__TASK TO COMPLETE__: What is needed is every line from the one holding "grey carton: 2 -> 1" to the last line of the data below, printed exactly and without pictures.

__GIVEN ENTRIES__:
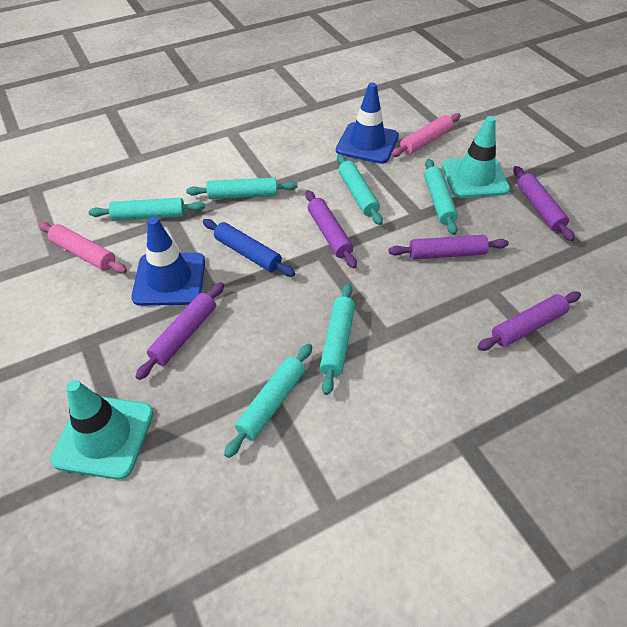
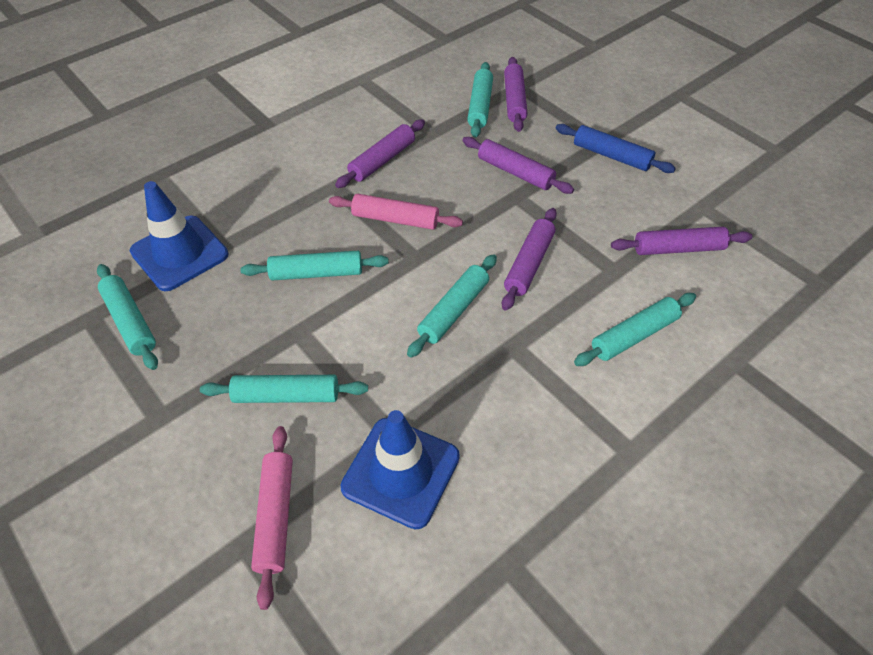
turquoise traffic cone: 2 -> 0

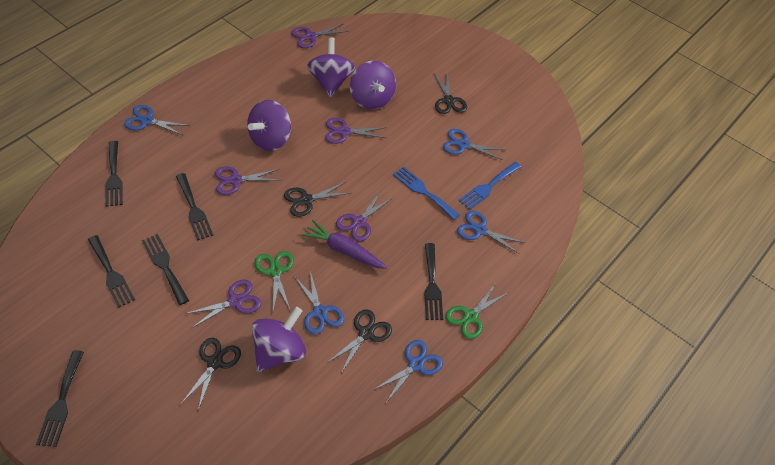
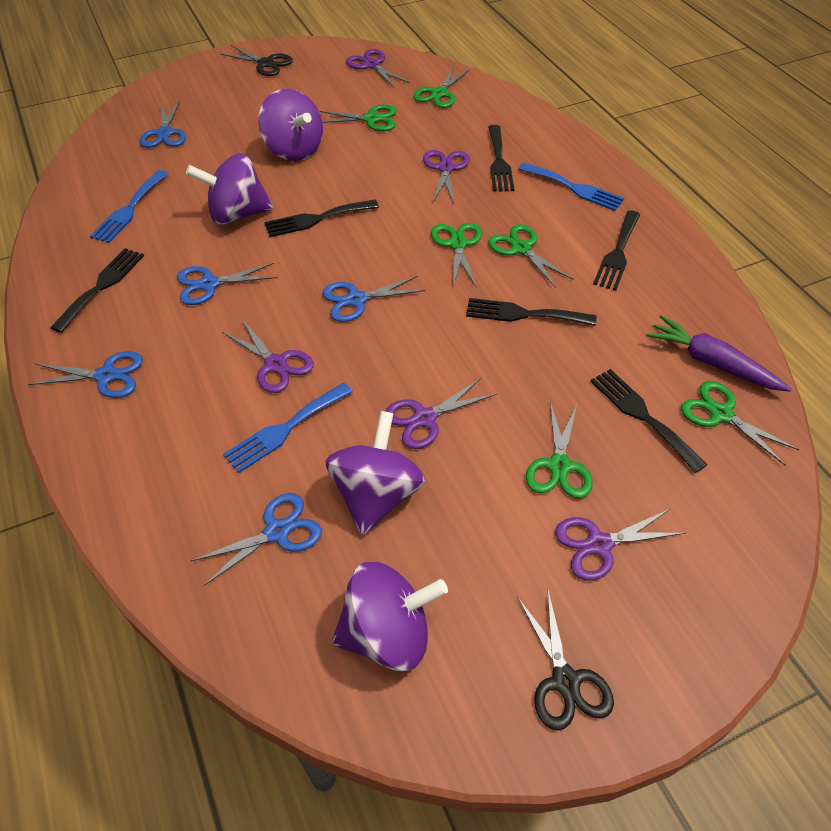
black scissors: 4 -> 2
blue fork: 2 -> 3
green scissors: 2 -> 6

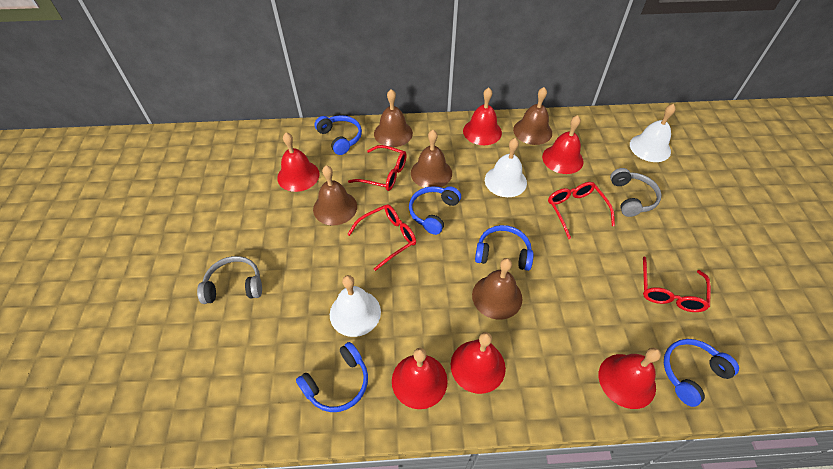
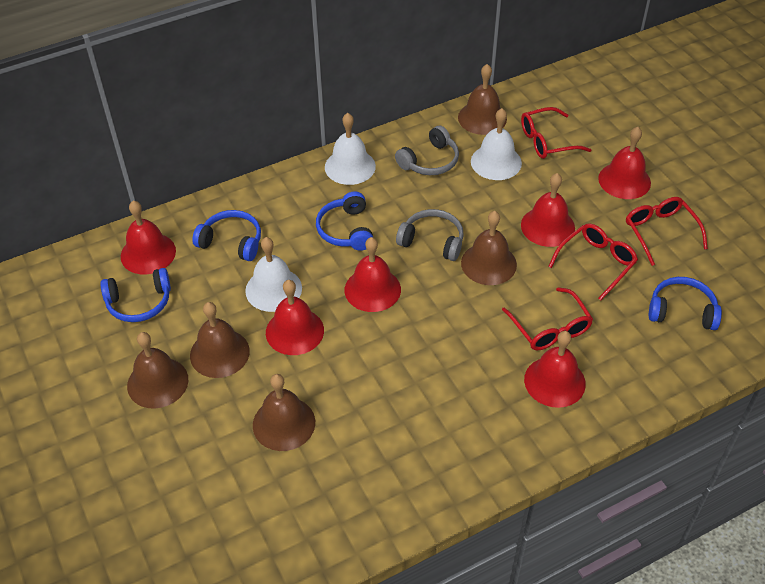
blue headphones: 5 -> 4

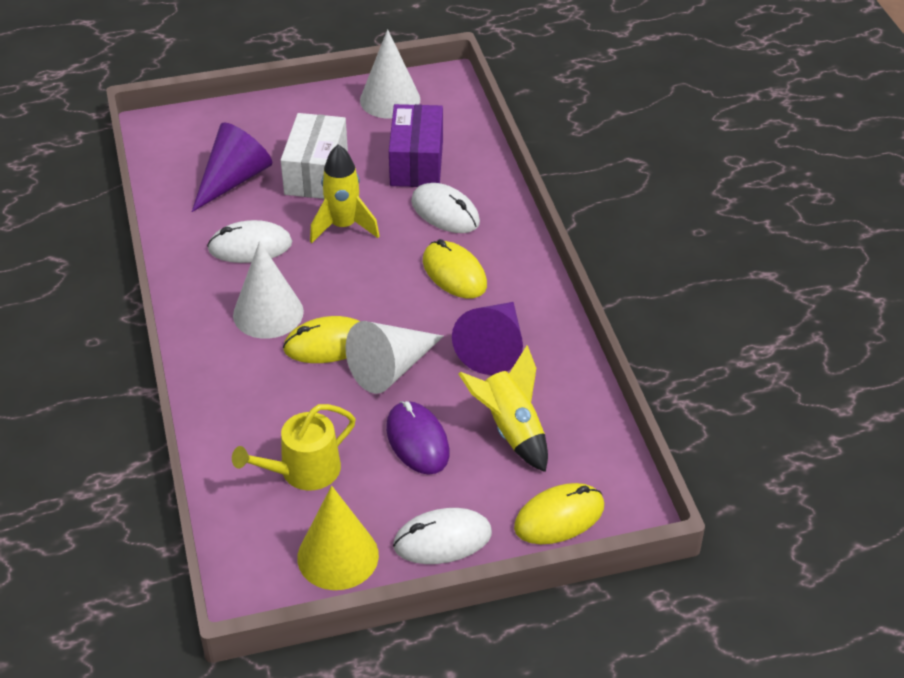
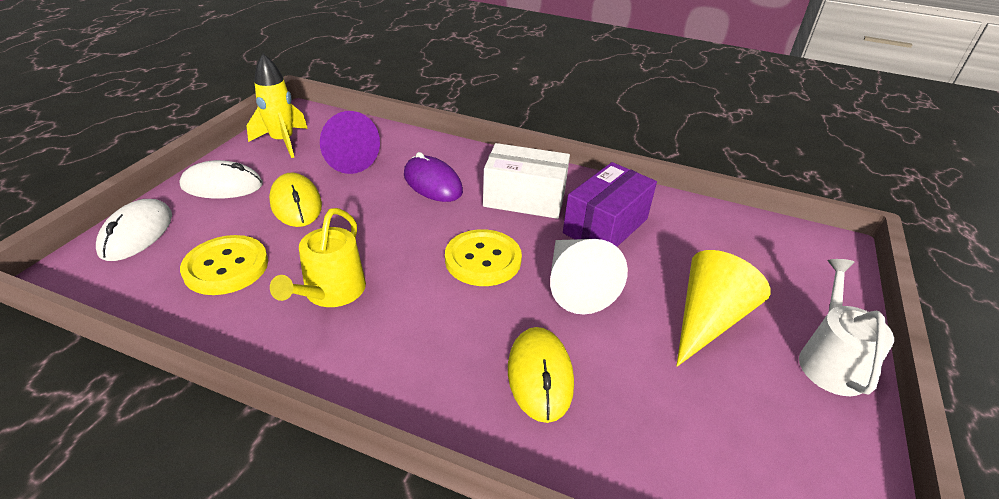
purple cone: 2 -> 1
white cone: 3 -> 1
white mouse: 3 -> 2
white watering can: 0 -> 1
yellow button: 0 -> 2
yellow mouse: 3 -> 2
yellow rocket: 2 -> 1

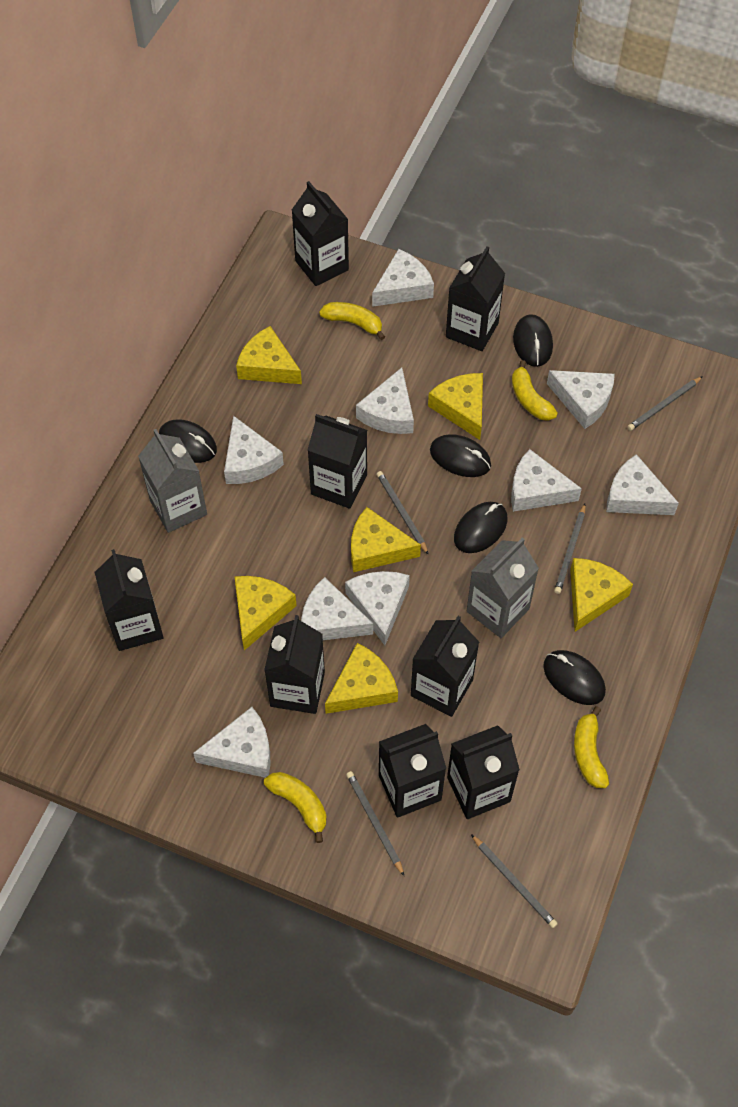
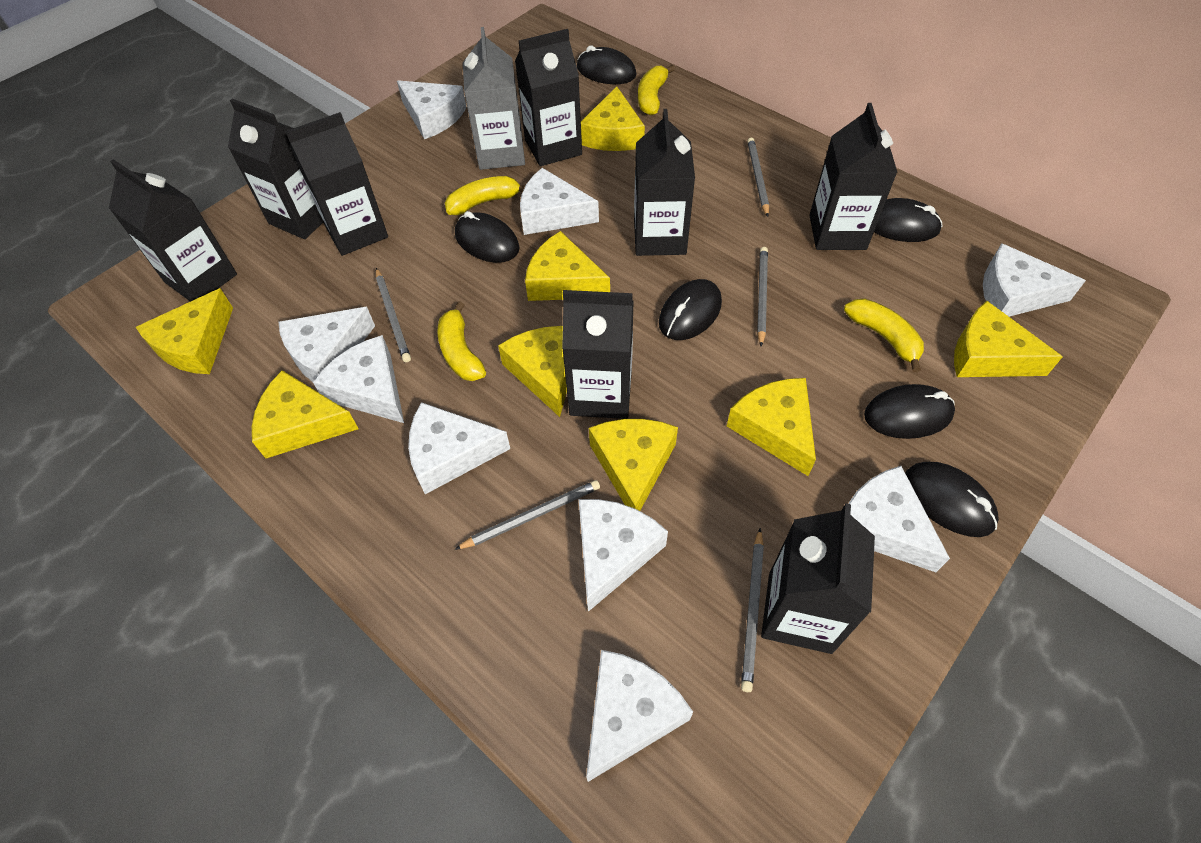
black mouse: 5 -> 6
grey carton: 2 -> 1
yellow cheese: 6 -> 8

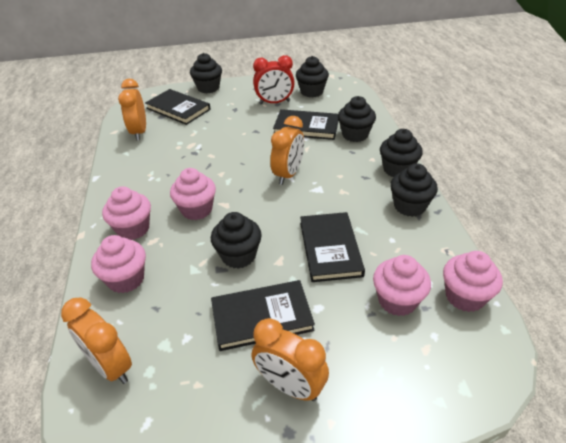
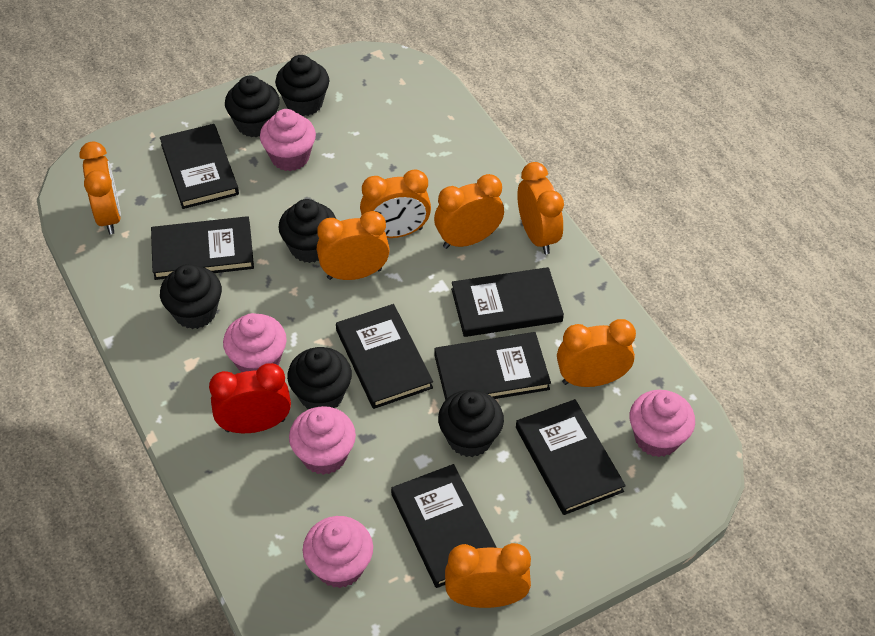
black book: 4 -> 7
orange clock: 4 -> 7

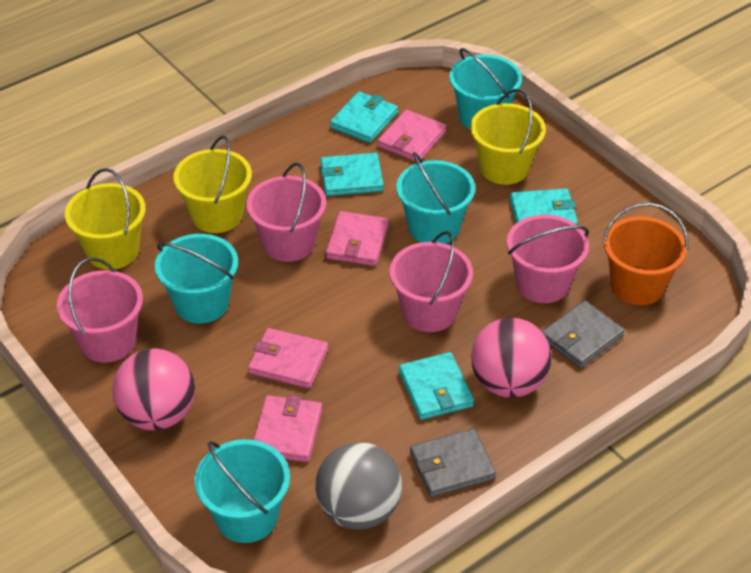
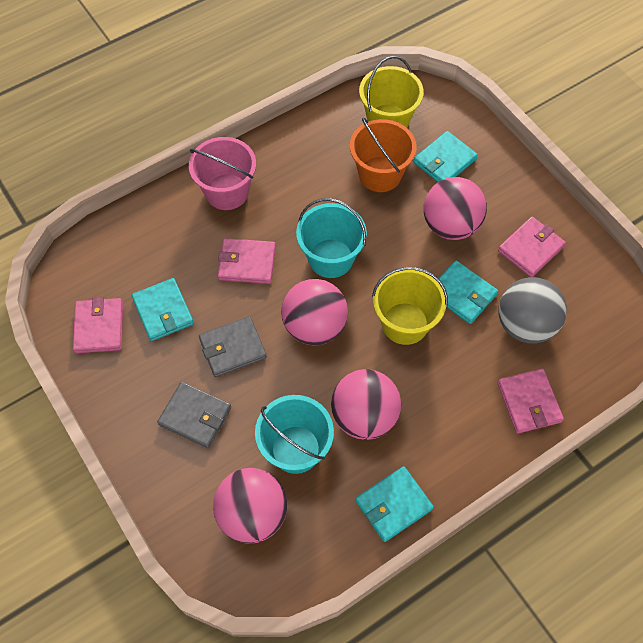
pink ball: 2 -> 4
pink bucket: 4 -> 1
turquoise bucket: 4 -> 2
yellow bucket: 3 -> 2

__THE ANSWER__:
grey carton: 2 -> 1
yellow cheese: 6 -> 8

black book: 4 -> 7
orange clock: 4 -> 7

pink ball: 2 -> 4
pink bucket: 4 -> 1
turquoise bucket: 4 -> 2
yellow bucket: 3 -> 2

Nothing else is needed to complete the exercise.